* **Aim of the task**
Retype each line of the material exactly, please, skipping any picture in it.

Data shown Start Marker

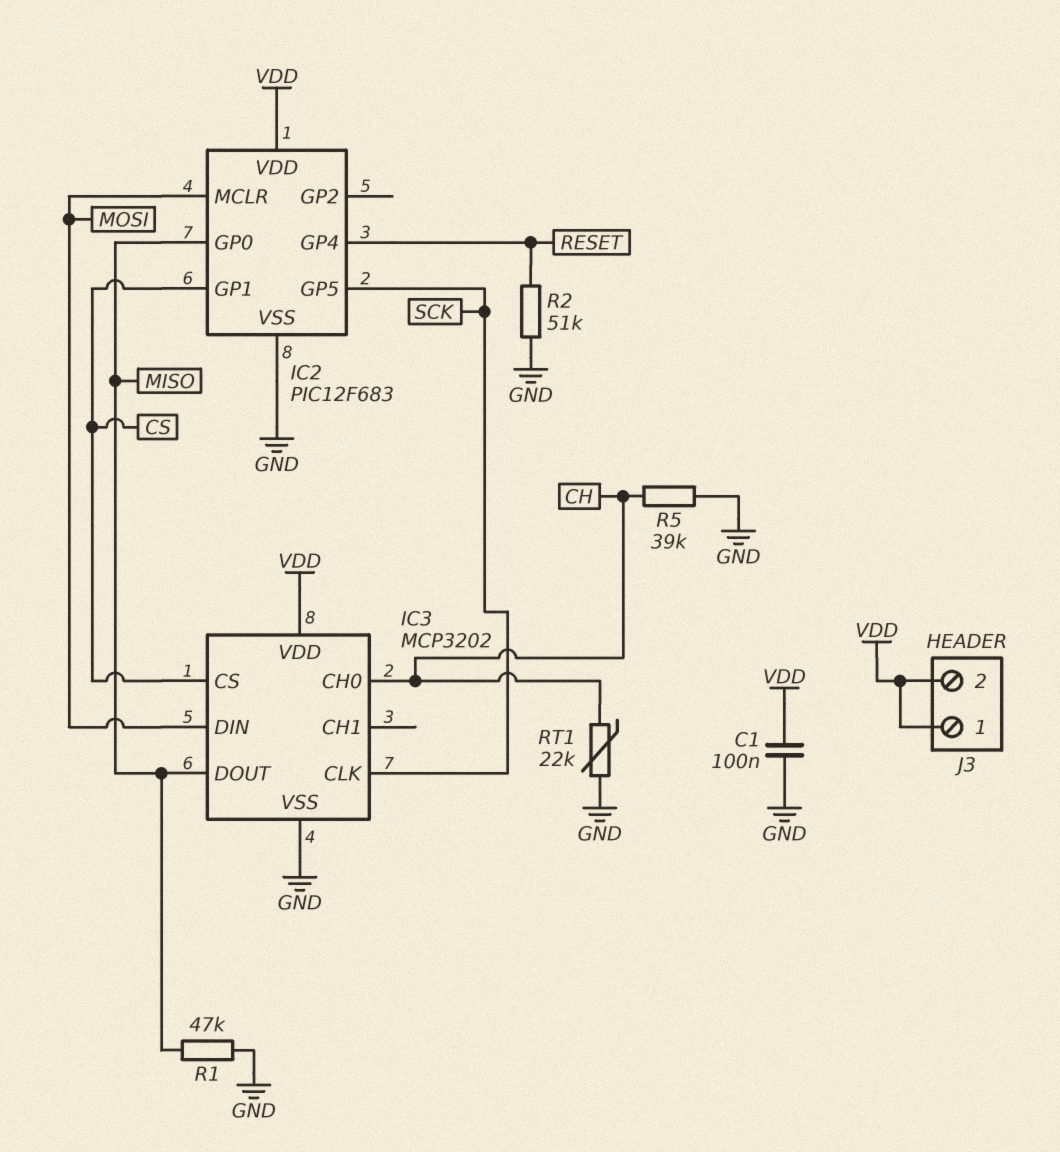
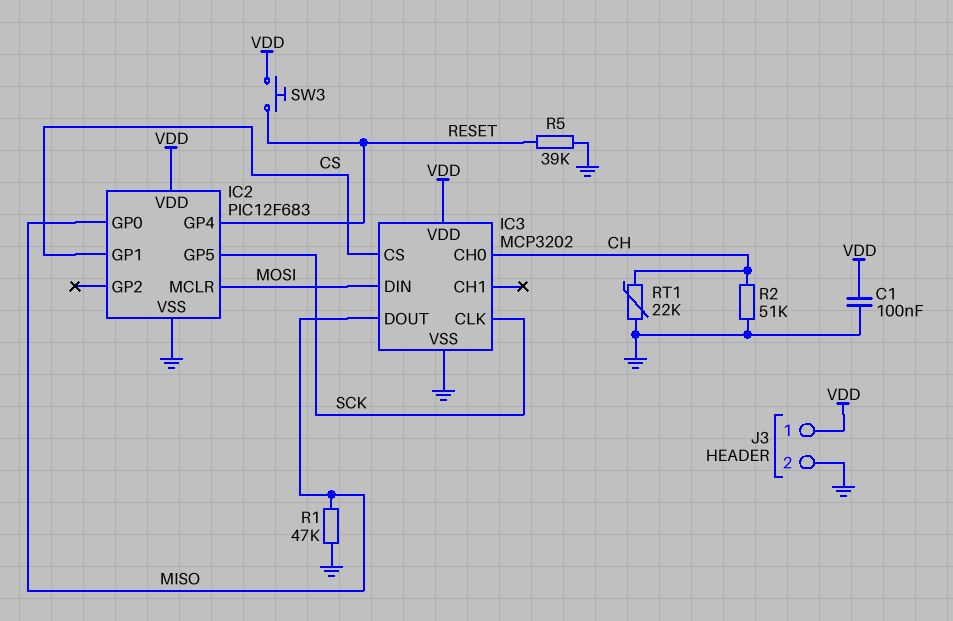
J3 pin 2: VDD -> GND
R2: 51k (GND, RESET) -> 51k (CH, GND)
R5: 39k (CH, GND) -> 39k (GND, RESET)
SW3: none -> button (RESET, VDD)

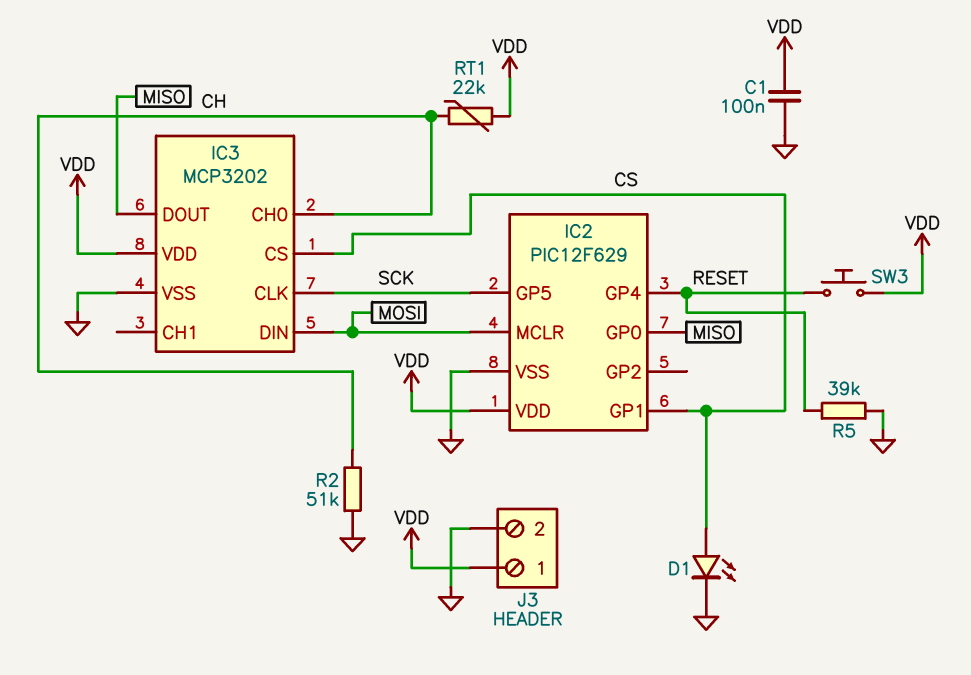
D1: none -> LED (A CS, K GND)
IC2: PIC12F683 -> PIC12F629
R1: 47k (GND, MISO) -> none
RT1: 22k (CH, GND) -> 22k (CH, VDD)

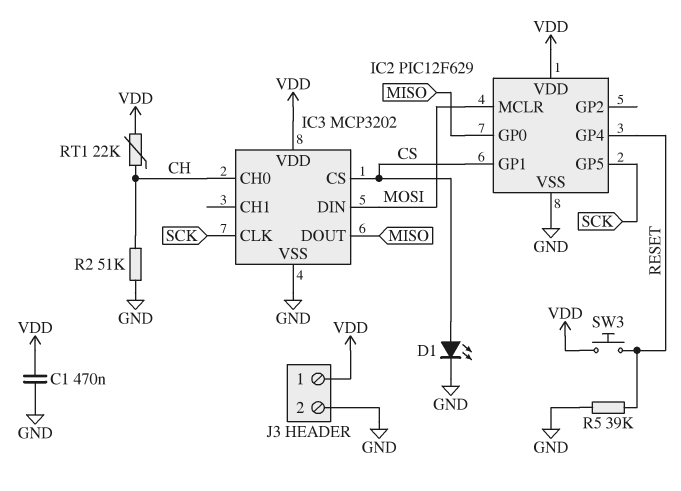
C1: 100nF (GND, VDD) -> 470nF (GND, VDD)

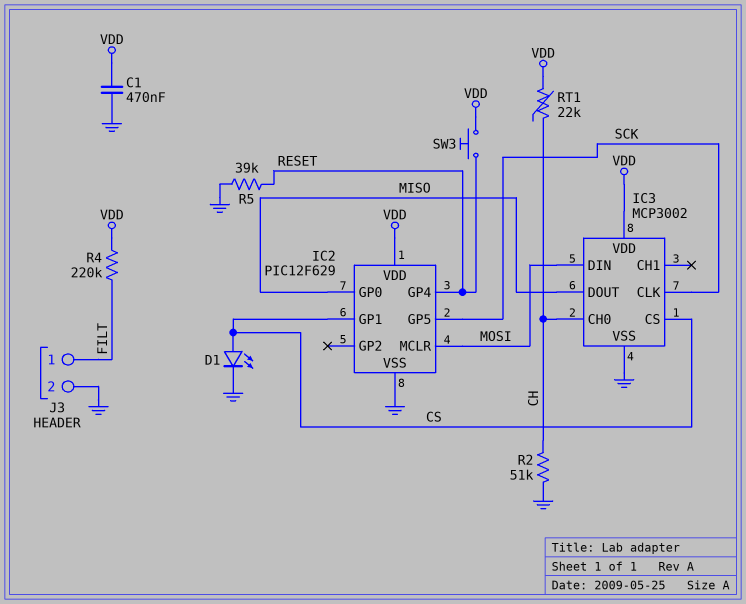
IC3: MCP3202 -> MCP3002
J3 pin 1: VDD -> FILT
R4: none -> 220k (FILT, VDD)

Data shown End Marker

* **Expected output**
J3 pin 2: VDD -> GND
R2: 51k (GND, RESET) -> 51k (CH, GND)
R5: 39k (CH, GND) -> 39k (GND, RESET)
SW3: none -> button (RESET, VDD)

D1: none -> LED (A CS, K GND)
IC2: PIC12F683 -> PIC12F629
R1: 47k (GND, MISO) -> none
RT1: 22k (CH, GND) -> 22k (CH, VDD)

C1: 100nF (GND, VDD) -> 470nF (GND, VDD)

IC3: MCP3202 -> MCP3002
J3 pin 1: VDD -> FILT
R4: none -> 220k (FILT, VDD)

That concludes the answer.